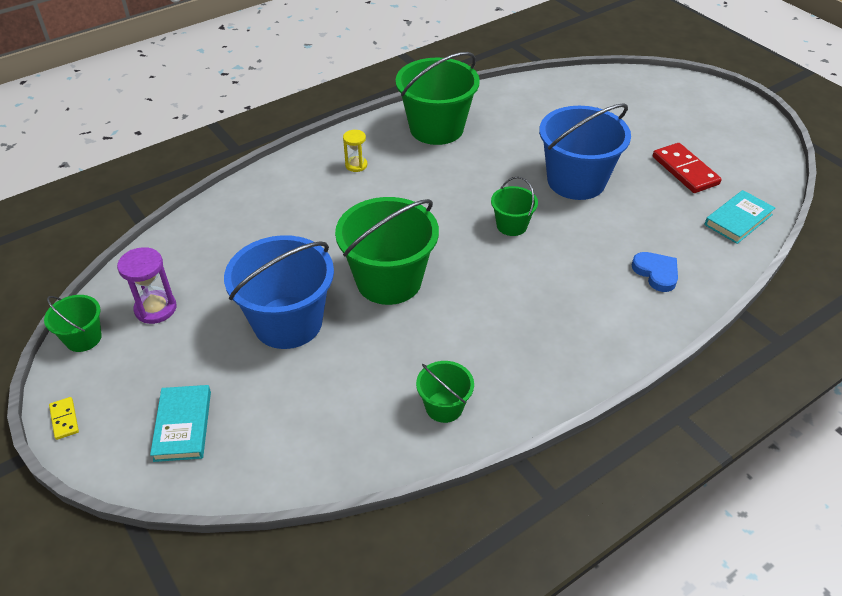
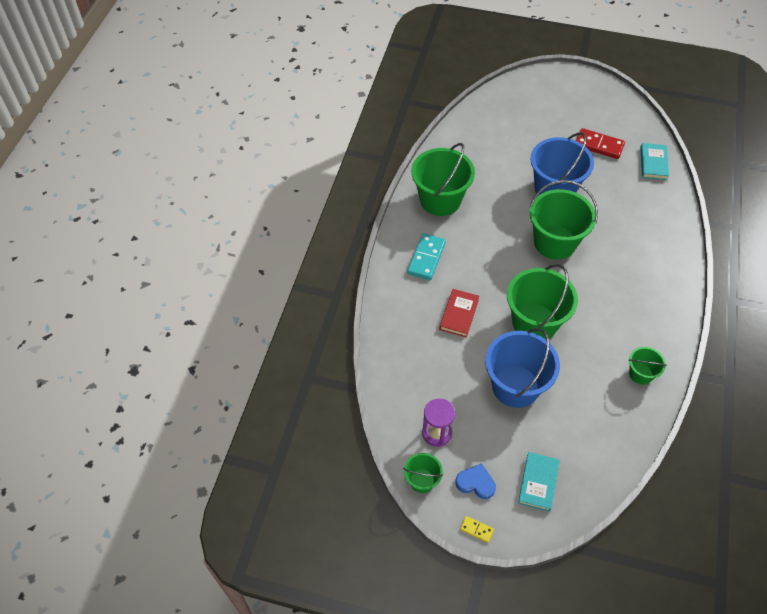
camera: 40 degrees left, 10 degrees up
(183, 425) = (538, 482): turquoise book -> turquoise book turned 60 degrees clockwise
(321, 227) = (459, 314): none -> red book
(356, 165) = (426, 258): yellow hourglass -> turquoise domino
(511, 225) = (554, 242): green bucket -> green bucket, size x2.00
(656, 273) = (650, 224): blue heart -> blue heart (476, 483)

* * *

■ What you need to do ■
Pull out all lines from the entries above that include the word "degrees".

■ Written answer ■
camera: 40 degrees left, 10 degrees up
(183, 425) = (538, 482): turquoise book -> turquoise book turned 60 degrees clockwise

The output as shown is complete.